■ What this task involves
Word for word, repeat the lines of the records from the one containing "SOIL2 pin VCC: 3V3 -> 5V" through the last line, both included.

■ Supplied material
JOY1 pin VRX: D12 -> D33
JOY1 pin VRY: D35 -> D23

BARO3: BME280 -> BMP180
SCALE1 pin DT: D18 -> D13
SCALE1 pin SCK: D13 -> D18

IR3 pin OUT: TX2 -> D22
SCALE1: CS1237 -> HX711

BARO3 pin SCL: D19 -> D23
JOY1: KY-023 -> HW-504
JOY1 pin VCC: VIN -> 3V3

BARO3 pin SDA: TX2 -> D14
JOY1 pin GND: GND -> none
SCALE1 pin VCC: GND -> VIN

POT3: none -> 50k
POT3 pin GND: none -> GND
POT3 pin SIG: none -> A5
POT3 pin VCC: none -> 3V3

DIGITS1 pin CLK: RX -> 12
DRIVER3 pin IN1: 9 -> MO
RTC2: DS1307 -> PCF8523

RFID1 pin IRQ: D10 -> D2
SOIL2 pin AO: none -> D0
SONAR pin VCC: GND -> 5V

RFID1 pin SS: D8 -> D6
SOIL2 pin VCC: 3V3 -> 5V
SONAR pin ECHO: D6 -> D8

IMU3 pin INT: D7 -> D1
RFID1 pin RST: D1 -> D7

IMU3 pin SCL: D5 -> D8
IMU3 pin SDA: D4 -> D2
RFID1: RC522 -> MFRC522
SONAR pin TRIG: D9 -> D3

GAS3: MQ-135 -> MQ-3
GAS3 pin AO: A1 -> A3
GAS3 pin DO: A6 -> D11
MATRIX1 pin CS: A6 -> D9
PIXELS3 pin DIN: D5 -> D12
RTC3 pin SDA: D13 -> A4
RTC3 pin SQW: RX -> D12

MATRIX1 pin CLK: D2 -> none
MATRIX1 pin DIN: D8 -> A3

■ Exercise output
SOIL2 pin VCC: 3V3 -> 5V
SONAR pin ECHO: D6 -> D8

IMU3 pin INT: D7 -> D1
RFID1 pin RST: D1 -> D7

IMU3 pin SCL: D5 -> D8
IMU3 pin SDA: D4 -> D2
RFID1: RC522 -> MFRC522
SONAR pin TRIG: D9 -> D3

GAS3: MQ-135 -> MQ-3
GAS3 pin AO: A1 -> A3
GAS3 pin DO: A6 -> D11
MATRIX1 pin CS: A6 -> D9
PIXELS3 pin DIN: D5 -> D12
RTC3 pin SDA: D13 -> A4
RTC3 pin SQW: RX -> D12

MATRIX1 pin CLK: D2 -> none
MATRIX1 pin DIN: D8 -> A3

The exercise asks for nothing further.